(Content revision data)

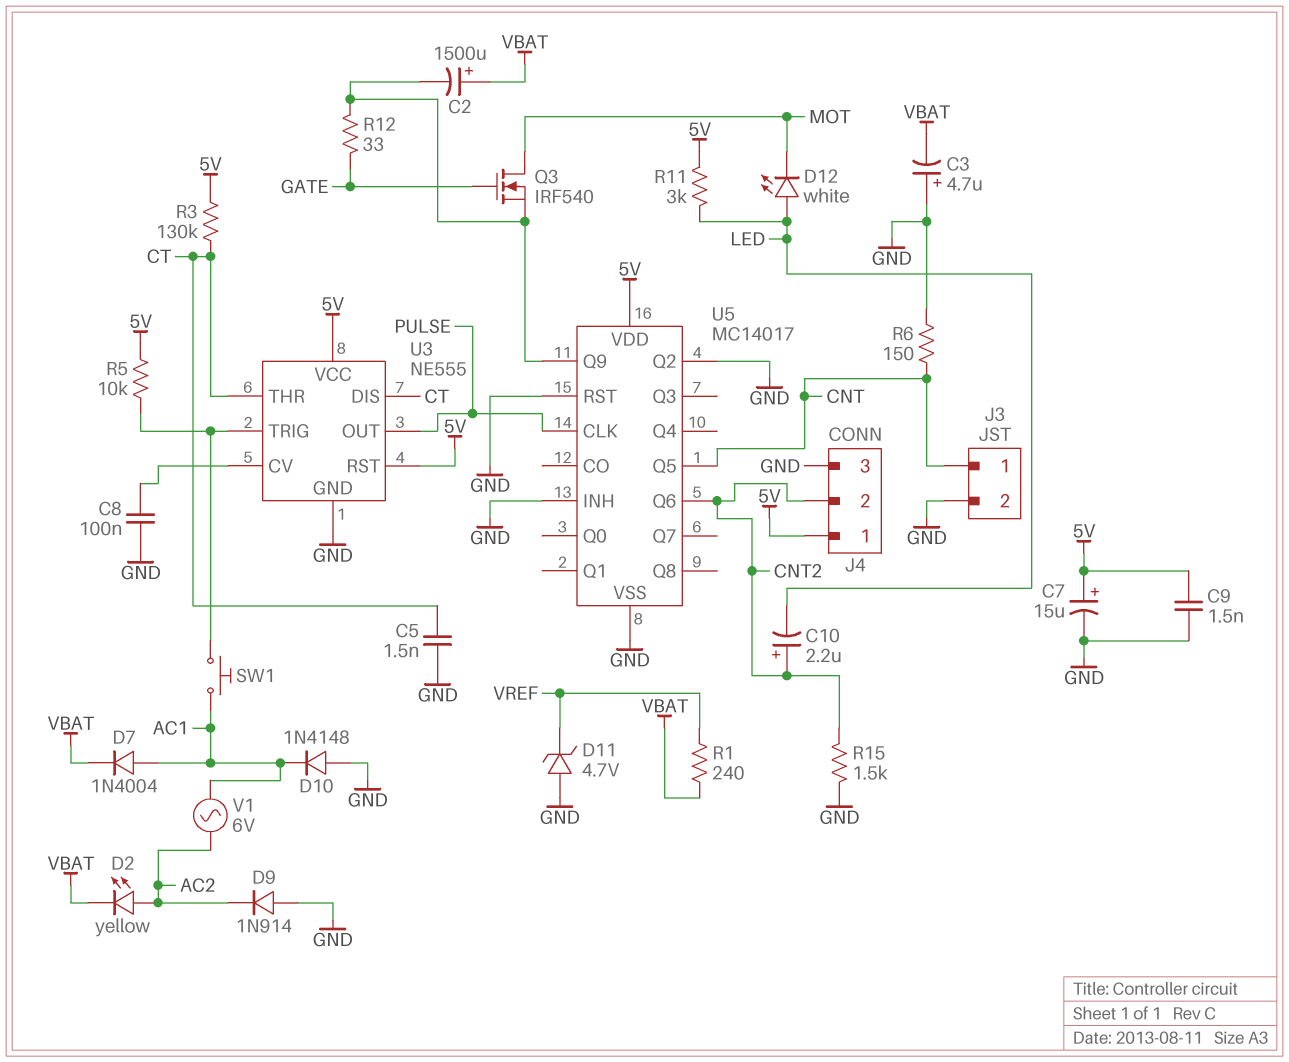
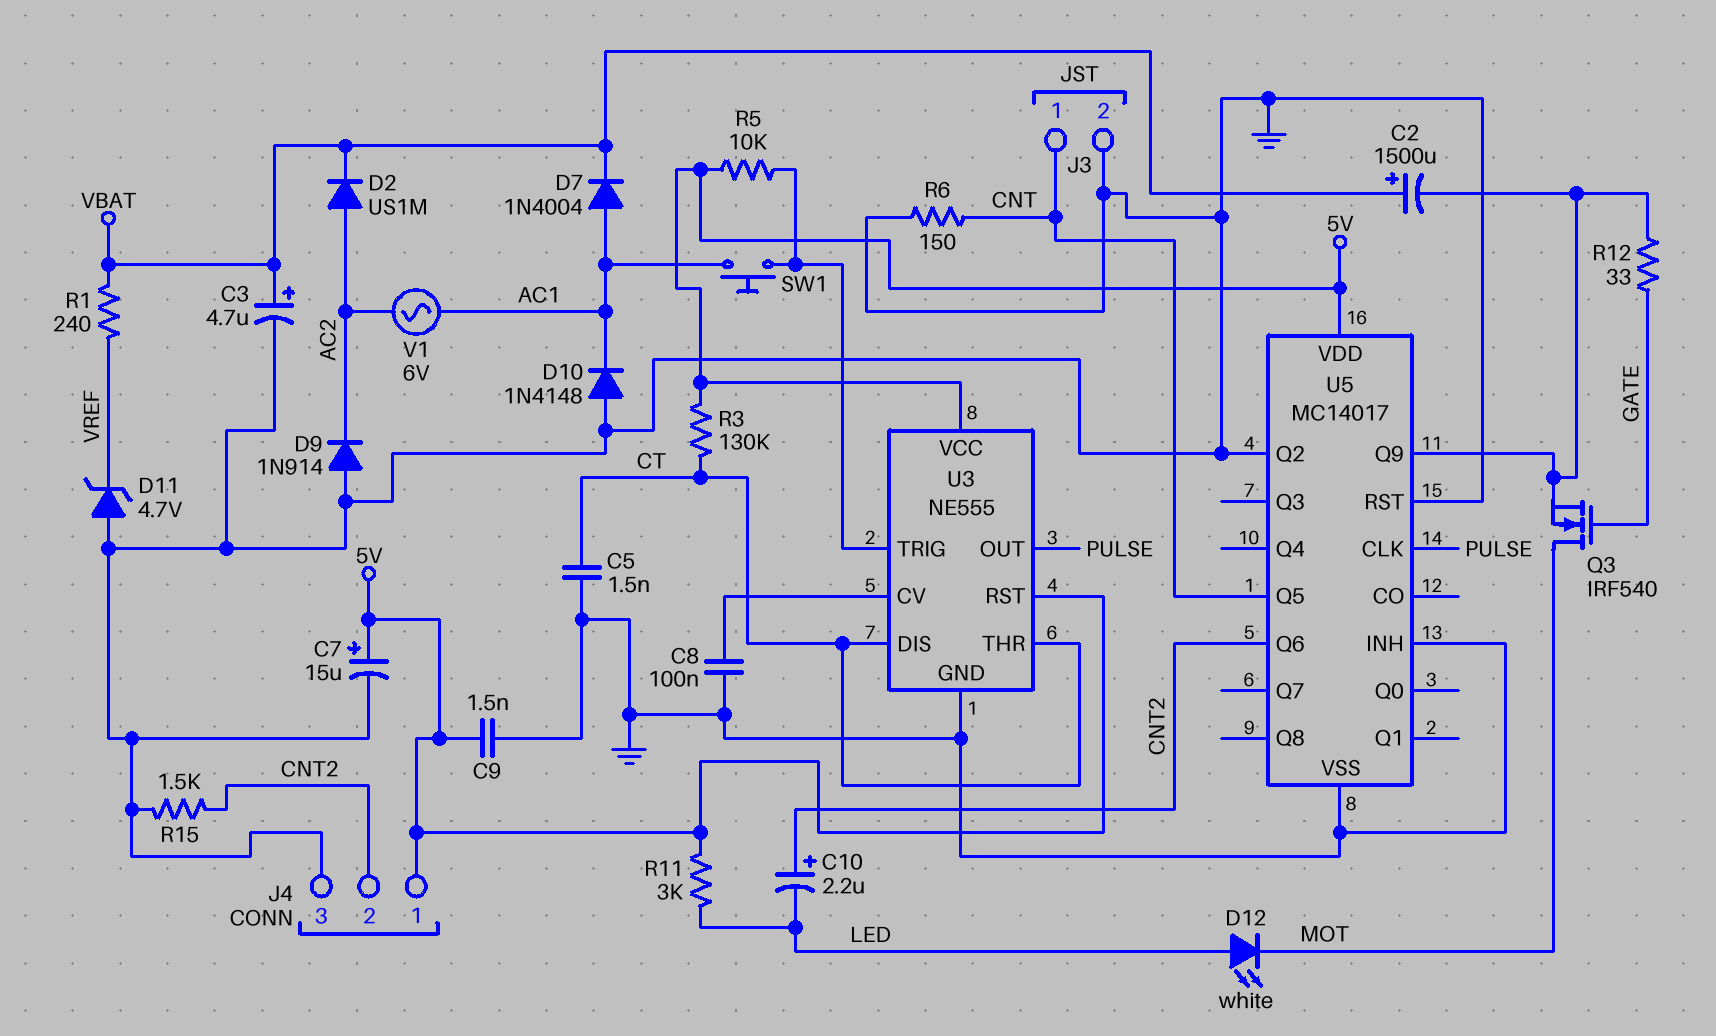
C3: 4.7uF (plus GND, minus VBAT) -> 4.7uF (plus VBAT, minus GND)
D2: LED yellow (A AC2, K VBAT) -> diode US1M (A AC2, K VBAT)

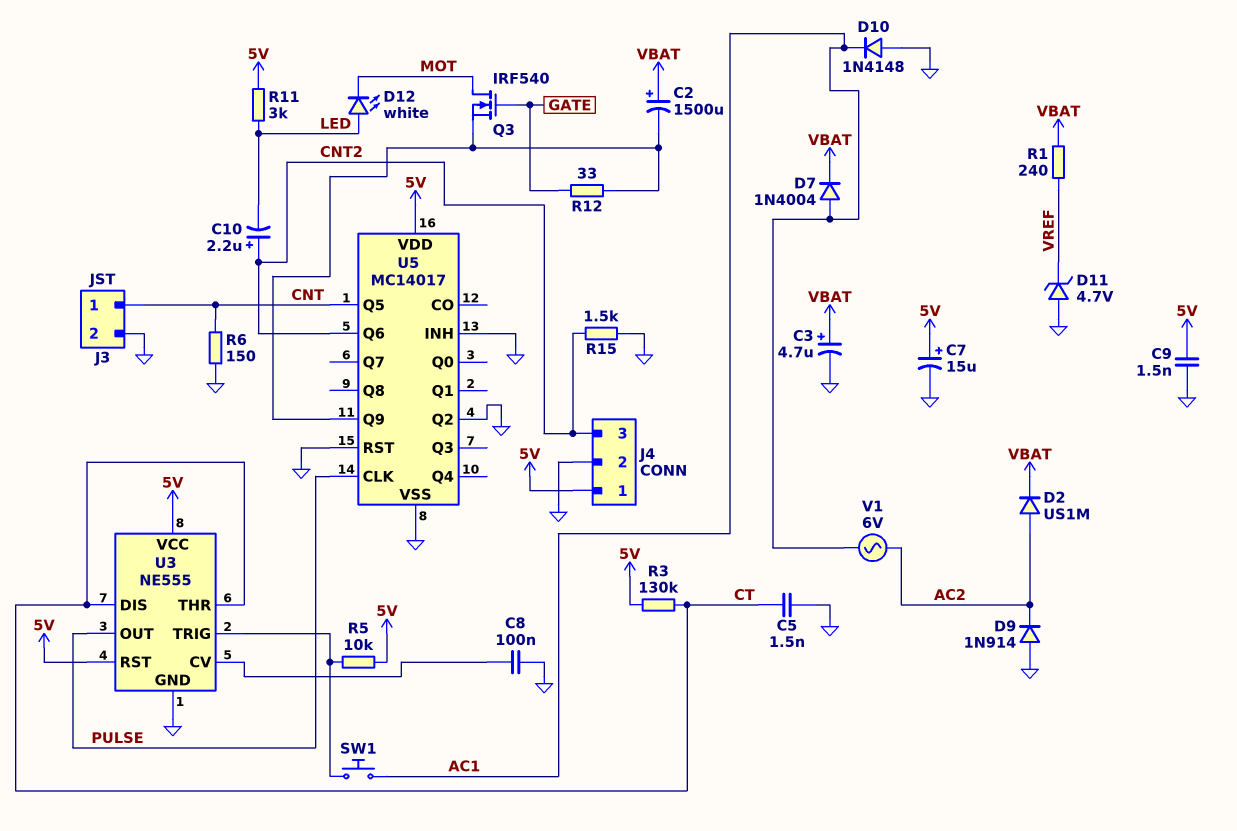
J4 pin 2: CNT2 -> GND
J4 pin 3: GND -> CNT2

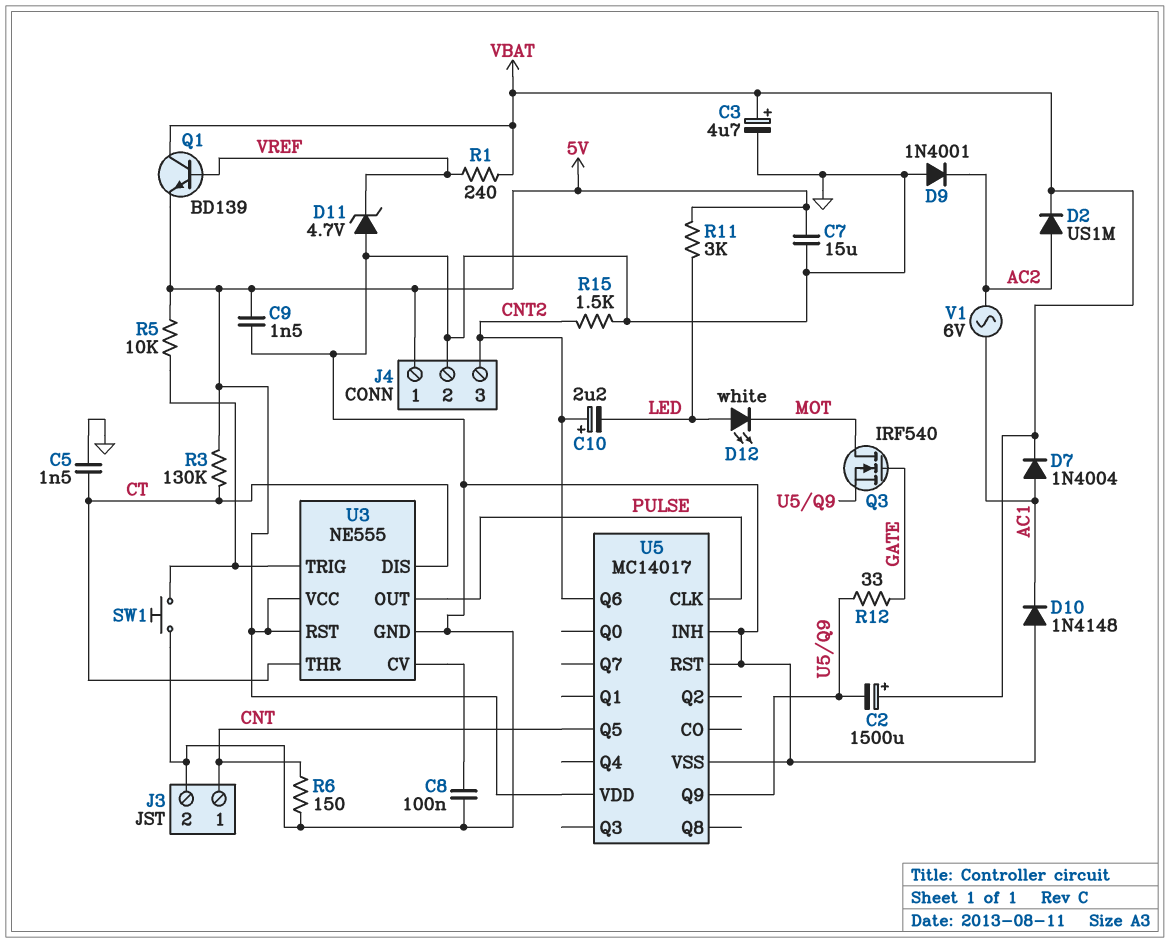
C7: 15uF (plus 5V, minus GND) -> 15uF (5V, GND)
D9: diode 1N914 (A GND, K AC2) -> diode 1N4001 (A GND, K AC2)
Q1: none -> NPN BD139 (B VREF, C VBAT, E 5V)
SW1: button (AC1, U3/TRIG) -> button (GND, U3/TRIG)
U5 pin Q2: GND -> none

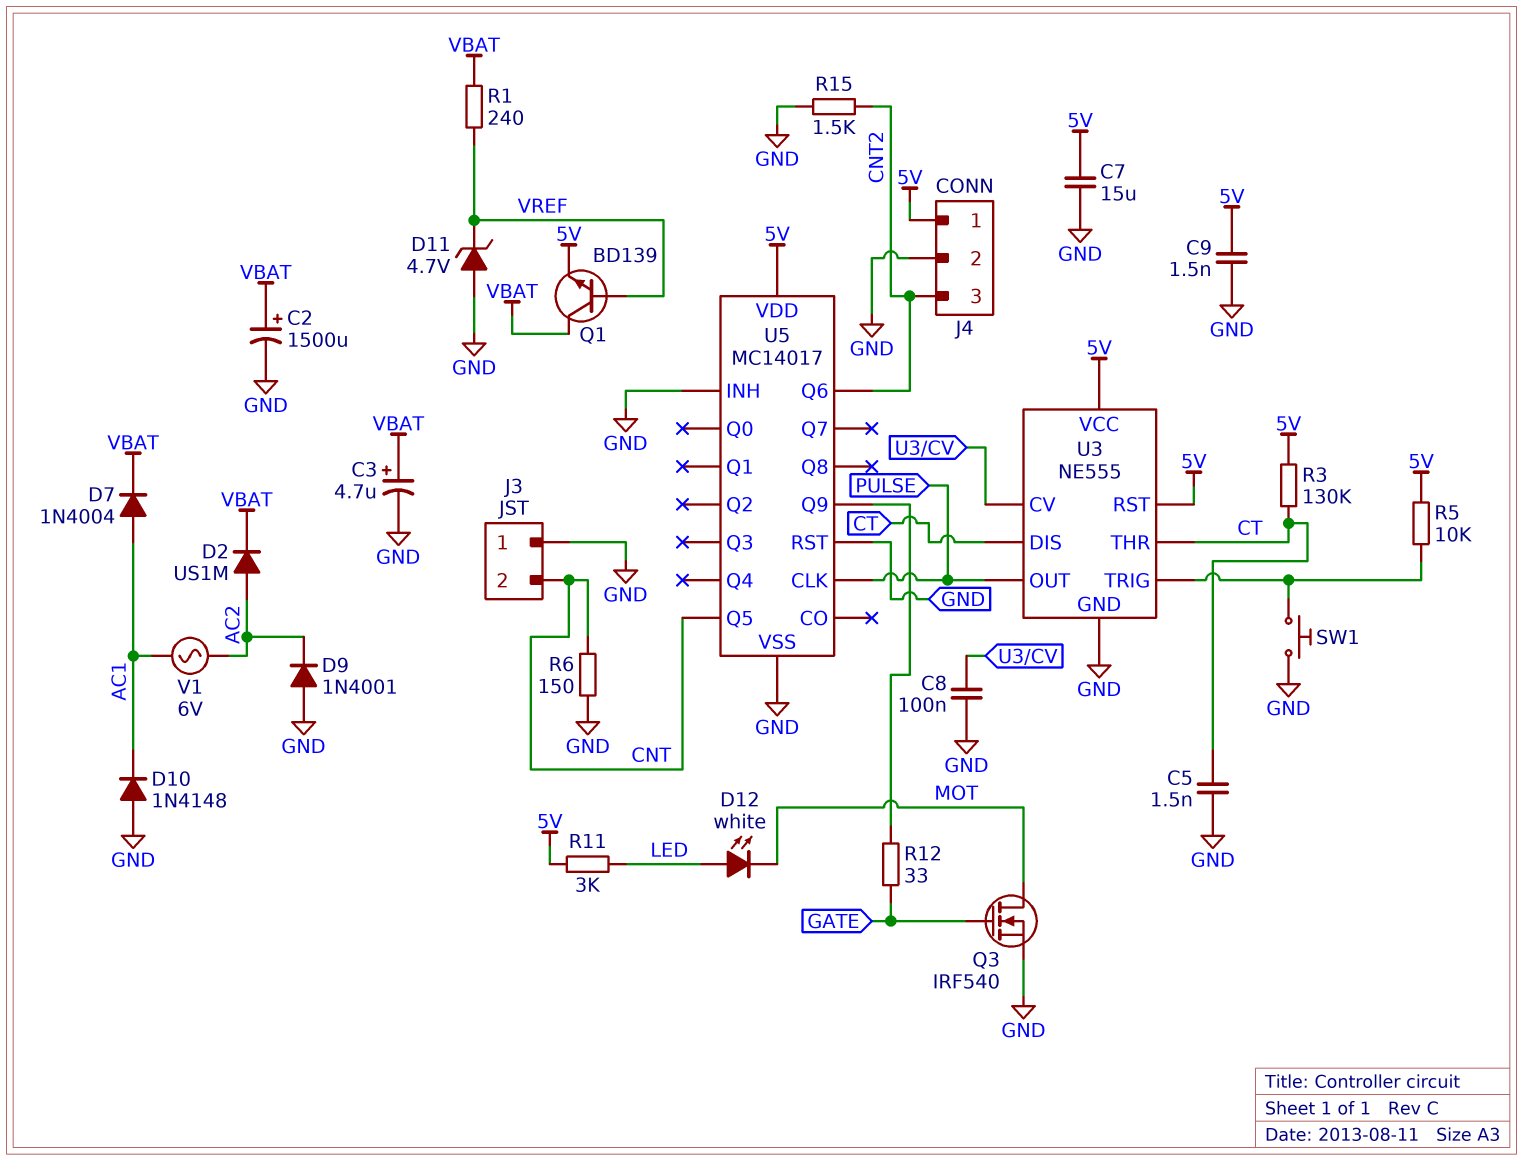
C2: 1500uF (plus VBAT, minus U5/Q9) -> 1500uF (plus VBAT, minus GND)
C10: 2.2uF (plus CNT2, minus LED) -> none
J3 pin 1: CNT -> GND
J3 pin 2: GND -> CNT
Q3: NMOS IRF540 (G GATE, D MOT, S U5/Q9) -> NMOS IRF540 (G GATE, D MOT, S GND)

What needs to be done:
A complete answer gives every line of the records holding "VBAT".

Task output:
C3: 4.7uF (plus GND, minus VBAT) -> 4.7uF (plus VBAT, minus GND)
D2: LED yellow (A AC2, K VBAT) -> diode US1M (A AC2, K VBAT)
Q1: none -> NPN BD139 (B VREF, C VBAT, E 5V)
C2: 1500uF (plus VBAT, minus U5/Q9) -> 1500uF (plus VBAT, minus GND)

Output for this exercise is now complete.